_Exercise requirements:_ The required output is the line that contains "first_place: [323, 228, 372, 278]" plus every line after it in the listing below, copied exactly as it appears.
────────────────────────────────────────
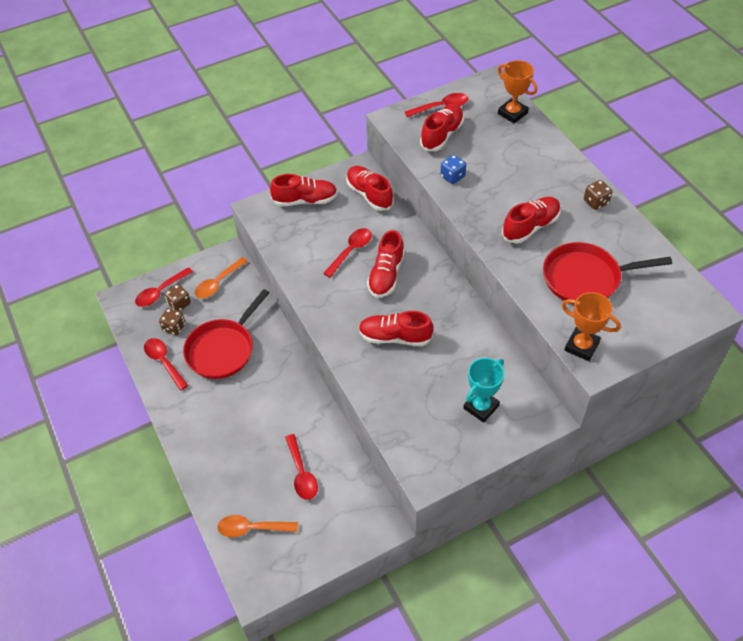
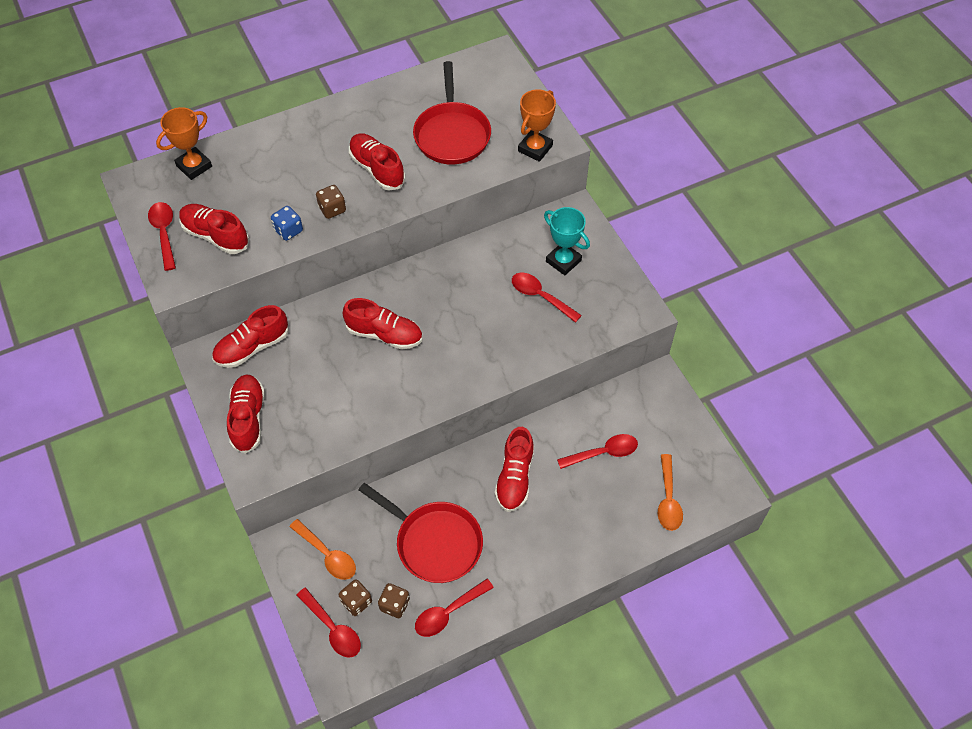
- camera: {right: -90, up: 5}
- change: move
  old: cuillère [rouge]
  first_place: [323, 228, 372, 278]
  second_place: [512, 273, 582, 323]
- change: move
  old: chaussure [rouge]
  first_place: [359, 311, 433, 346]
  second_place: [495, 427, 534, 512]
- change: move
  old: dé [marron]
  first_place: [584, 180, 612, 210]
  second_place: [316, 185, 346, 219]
────────────────────────────────────────
_Exercise output:_
  first_place: [323, 228, 372, 278]
  second_place: [512, 273, 582, 323]
- change: move
  old: chaussure [rouge]
  first_place: [359, 311, 433, 346]
  second_place: [495, 427, 534, 512]
- change: move
  old: dé [marron]
  first_place: [584, 180, 612, 210]
  second_place: [316, 185, 346, 219]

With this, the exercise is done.